Exercise directions: Output the listing below, keeping each line exactly as it stands.

Record extracts:

****************************************

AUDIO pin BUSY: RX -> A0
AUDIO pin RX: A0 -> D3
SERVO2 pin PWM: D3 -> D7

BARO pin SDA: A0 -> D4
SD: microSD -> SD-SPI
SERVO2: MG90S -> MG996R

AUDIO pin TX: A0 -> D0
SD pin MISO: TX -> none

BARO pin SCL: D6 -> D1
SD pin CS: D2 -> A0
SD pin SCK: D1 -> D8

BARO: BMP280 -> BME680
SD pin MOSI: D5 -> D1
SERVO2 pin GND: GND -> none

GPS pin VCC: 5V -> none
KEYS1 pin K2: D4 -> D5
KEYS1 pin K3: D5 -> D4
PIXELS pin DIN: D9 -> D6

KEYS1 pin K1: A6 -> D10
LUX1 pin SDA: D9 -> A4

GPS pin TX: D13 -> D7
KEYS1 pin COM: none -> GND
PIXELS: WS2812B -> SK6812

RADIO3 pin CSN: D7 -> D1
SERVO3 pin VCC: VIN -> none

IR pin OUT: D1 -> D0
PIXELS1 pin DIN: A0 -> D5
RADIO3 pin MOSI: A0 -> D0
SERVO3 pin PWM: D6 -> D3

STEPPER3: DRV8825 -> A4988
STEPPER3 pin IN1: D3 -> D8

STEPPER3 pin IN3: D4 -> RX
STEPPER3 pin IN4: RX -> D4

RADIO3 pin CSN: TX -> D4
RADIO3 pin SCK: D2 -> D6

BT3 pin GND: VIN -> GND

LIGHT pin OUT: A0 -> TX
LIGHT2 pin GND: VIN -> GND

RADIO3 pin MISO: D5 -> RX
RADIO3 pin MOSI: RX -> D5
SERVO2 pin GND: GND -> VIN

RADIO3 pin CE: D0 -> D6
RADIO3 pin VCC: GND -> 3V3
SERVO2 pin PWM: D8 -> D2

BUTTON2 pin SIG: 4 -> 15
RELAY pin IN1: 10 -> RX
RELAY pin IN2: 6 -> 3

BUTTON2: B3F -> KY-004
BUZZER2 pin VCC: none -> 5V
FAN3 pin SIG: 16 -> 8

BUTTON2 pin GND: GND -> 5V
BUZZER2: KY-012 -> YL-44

****************************************

Exercise solution:
AUDIO pin BUSY: RX -> A0
AUDIO pin RX: A0 -> D3
SERVO2 pin PWM: D3 -> D7

BARO pin SDA: A0 -> D4
SD: microSD -> SD-SPI
SERVO2: MG90S -> MG996R

AUDIO pin TX: A0 -> D0
SD pin MISO: TX -> none

BARO pin SCL: D6 -> D1
SD pin CS: D2 -> A0
SD pin SCK: D1 -> D8

BARO: BMP280 -> BME680
SD pin MOSI: D5 -> D1
SERVO2 pin GND: GND -> none

GPS pin VCC: 5V -> none
KEYS1 pin K2: D4 -> D5
KEYS1 pin K3: D5 -> D4
PIXELS pin DIN: D9 -> D6

KEYS1 pin K1: A6 -> D10
LUX1 pin SDA: D9 -> A4

GPS pin TX: D13 -> D7
KEYS1 pin COM: none -> GND
PIXELS: WS2812B -> SK6812

RADIO3 pin CSN: D7 -> D1
SERVO3 pin VCC: VIN -> none

IR pin OUT: D1 -> D0
PIXELS1 pin DIN: A0 -> D5
RADIO3 pin MOSI: A0 -> D0
SERVO3 pin PWM: D6 -> D3

STEPPER3: DRV8825 -> A4988
STEPPER3 pin IN1: D3 -> D8

STEPPER3 pin IN3: D4 -> RX
STEPPER3 pin IN4: RX -> D4

RADIO3 pin CSN: TX -> D4
RADIO3 pin SCK: D2 -> D6

BT3 pin GND: VIN -> GND

LIGHT pin OUT: A0 -> TX
LIGHT2 pin GND: VIN -> GND

RADIO3 pin MISO: D5 -> RX
RADIO3 pin MOSI: RX -> D5
SERVO2 pin GND: GND -> VIN

RADIO3 pin CE: D0 -> D6
RADIO3 pin VCC: GND -> 3V3
SERVO2 pin PWM: D8 -> D2

BUTTON2 pin SIG: 4 -> 15
RELAY pin IN1: 10 -> RX
RELAY pin IN2: 6 -> 3

BUTTON2: B3F -> KY-004
BUZZER2 pin VCC: none -> 5V
FAN3 pin SIG: 16 -> 8

BUTTON2 pin GND: GND -> 5V
BUZZER2: KY-012 -> YL-44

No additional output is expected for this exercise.